Each line from the beginning of the data below through the line containing "(297, 556) = (485, 539): orange" should be repeated exactly, please.

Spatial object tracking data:

== Segment start ==

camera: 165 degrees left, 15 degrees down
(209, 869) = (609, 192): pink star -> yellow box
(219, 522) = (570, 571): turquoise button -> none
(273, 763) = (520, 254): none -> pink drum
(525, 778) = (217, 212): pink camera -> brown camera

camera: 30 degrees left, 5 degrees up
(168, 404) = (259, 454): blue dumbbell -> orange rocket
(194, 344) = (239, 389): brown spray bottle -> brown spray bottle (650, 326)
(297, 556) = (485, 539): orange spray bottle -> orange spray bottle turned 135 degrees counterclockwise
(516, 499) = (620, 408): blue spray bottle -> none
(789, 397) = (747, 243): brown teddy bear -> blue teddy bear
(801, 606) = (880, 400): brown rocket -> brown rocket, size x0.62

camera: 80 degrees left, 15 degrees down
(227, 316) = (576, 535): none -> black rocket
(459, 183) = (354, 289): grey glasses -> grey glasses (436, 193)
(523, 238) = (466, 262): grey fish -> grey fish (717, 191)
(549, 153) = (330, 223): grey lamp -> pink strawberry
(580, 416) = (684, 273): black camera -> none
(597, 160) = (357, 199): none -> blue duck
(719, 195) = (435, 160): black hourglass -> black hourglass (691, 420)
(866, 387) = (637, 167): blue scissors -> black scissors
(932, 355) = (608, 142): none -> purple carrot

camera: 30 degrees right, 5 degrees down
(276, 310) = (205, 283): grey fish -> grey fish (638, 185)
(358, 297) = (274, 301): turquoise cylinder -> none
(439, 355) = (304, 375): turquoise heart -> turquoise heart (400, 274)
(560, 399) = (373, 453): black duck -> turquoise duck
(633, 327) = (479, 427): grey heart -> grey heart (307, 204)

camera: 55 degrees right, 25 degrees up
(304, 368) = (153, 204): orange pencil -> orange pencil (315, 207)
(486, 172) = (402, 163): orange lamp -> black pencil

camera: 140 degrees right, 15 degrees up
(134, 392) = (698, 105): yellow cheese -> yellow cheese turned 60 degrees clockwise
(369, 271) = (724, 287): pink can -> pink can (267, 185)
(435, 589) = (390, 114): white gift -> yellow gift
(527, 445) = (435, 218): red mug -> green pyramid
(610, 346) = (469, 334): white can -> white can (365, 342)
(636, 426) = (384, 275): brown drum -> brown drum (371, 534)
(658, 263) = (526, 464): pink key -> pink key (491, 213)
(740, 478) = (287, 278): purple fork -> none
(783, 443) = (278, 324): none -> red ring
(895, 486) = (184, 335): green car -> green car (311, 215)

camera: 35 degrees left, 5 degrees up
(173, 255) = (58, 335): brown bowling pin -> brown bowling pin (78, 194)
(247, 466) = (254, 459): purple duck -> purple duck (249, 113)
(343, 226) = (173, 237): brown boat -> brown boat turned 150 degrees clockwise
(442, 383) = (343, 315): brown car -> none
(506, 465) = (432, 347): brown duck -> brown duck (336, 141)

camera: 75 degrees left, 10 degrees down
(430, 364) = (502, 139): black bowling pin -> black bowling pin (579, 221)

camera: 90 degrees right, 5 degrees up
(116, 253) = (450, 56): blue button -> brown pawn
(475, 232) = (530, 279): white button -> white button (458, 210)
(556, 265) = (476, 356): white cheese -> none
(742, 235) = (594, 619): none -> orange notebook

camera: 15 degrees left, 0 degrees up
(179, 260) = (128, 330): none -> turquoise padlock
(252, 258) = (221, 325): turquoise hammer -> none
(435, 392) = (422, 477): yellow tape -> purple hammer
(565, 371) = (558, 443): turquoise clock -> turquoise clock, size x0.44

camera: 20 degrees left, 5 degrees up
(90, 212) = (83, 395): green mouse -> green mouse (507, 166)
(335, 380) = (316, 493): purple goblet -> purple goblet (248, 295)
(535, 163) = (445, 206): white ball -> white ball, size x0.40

== Segment end ==

EXERCISE OUTPUT:
camera: 165 degrees left, 15 degrees down
(209, 869) = (609, 192): pink star -> yellow box
(219, 522) = (570, 571): turquoise button -> none
(273, 763) = (520, 254): none -> pink drum
(525, 778) = (217, 212): pink camera -> brown camera

camera: 30 degrees left, 5 degrees up
(168, 404) = (259, 454): blue dumbbell -> orange rocket
(194, 344) = (239, 389): brown spray bottle -> brown spray bottle (650, 326)
(297, 556) = (485, 539): orange spray bottle -> orange spray bottle turned 135 degrees counterclockwise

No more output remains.